Data to examine ::
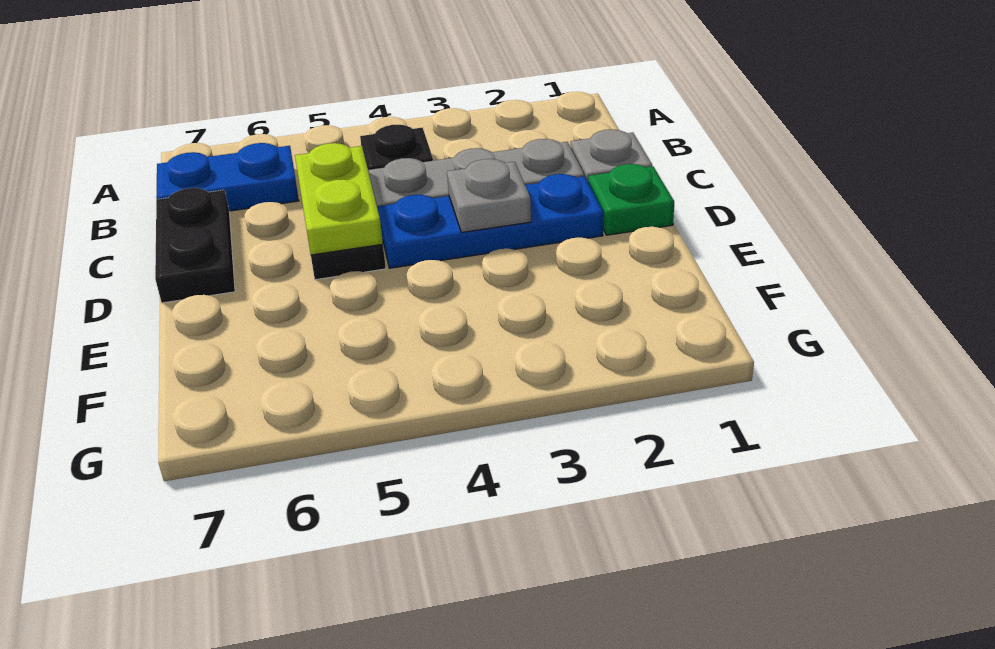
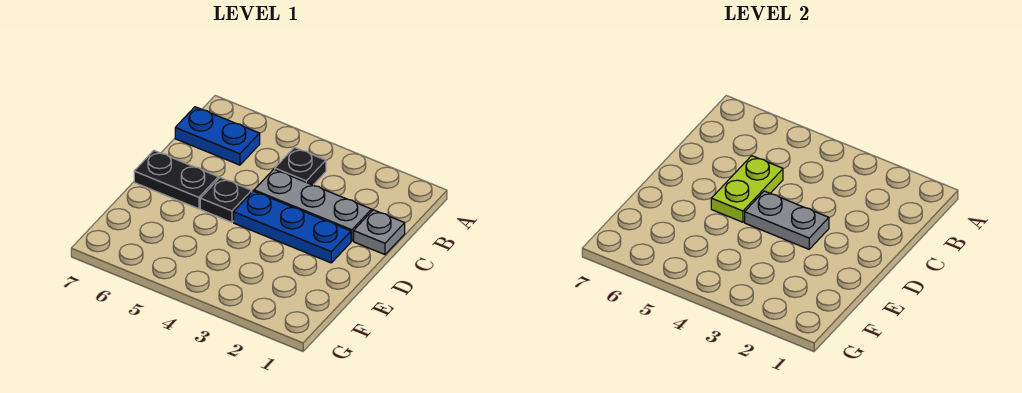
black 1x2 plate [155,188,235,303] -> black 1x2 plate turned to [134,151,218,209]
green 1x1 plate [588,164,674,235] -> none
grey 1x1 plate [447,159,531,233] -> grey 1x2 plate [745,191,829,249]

==

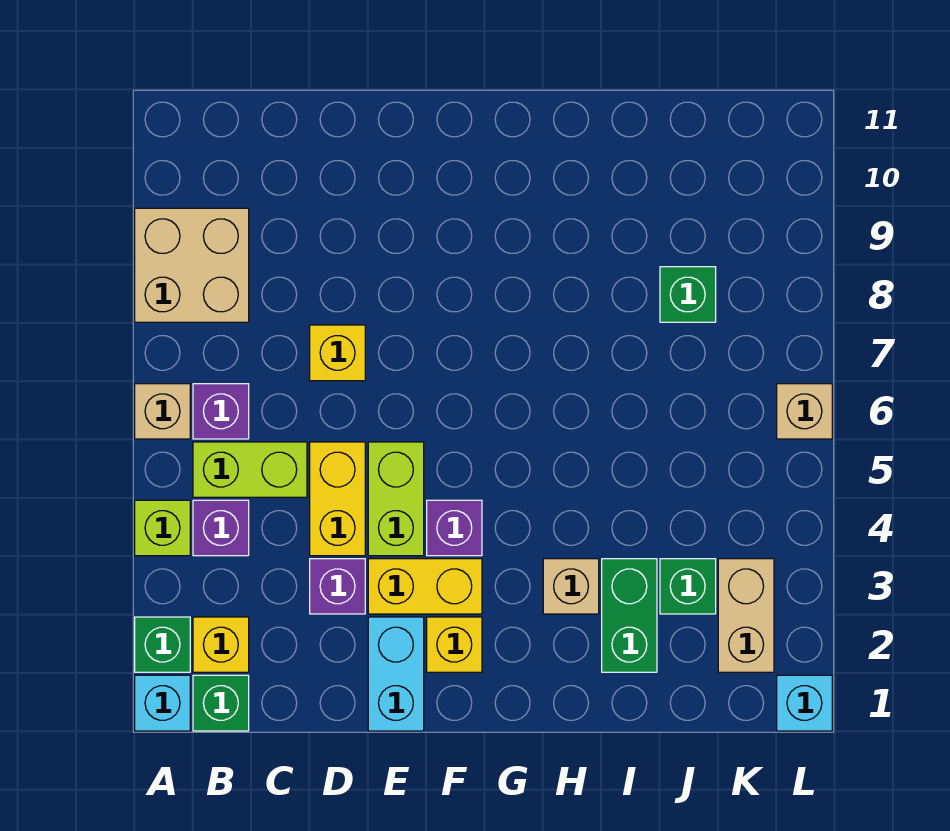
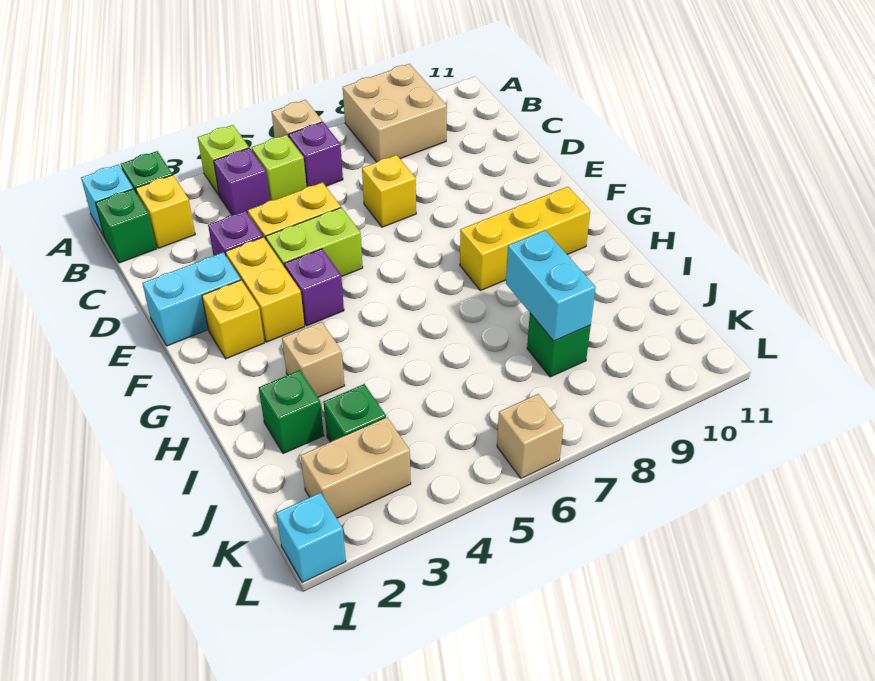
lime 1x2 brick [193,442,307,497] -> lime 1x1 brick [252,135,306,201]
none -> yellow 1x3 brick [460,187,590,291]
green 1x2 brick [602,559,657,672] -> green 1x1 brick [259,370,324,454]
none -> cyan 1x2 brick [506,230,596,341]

Instructions to follow :: Please copy out each line of the material that contains the string "none".

Exercise solution ::
green 1x1 plate [588,164,674,235] -> none
none -> yellow 1x3 brick [460,187,590,291]
none -> cyan 1x2 brick [506,230,596,341]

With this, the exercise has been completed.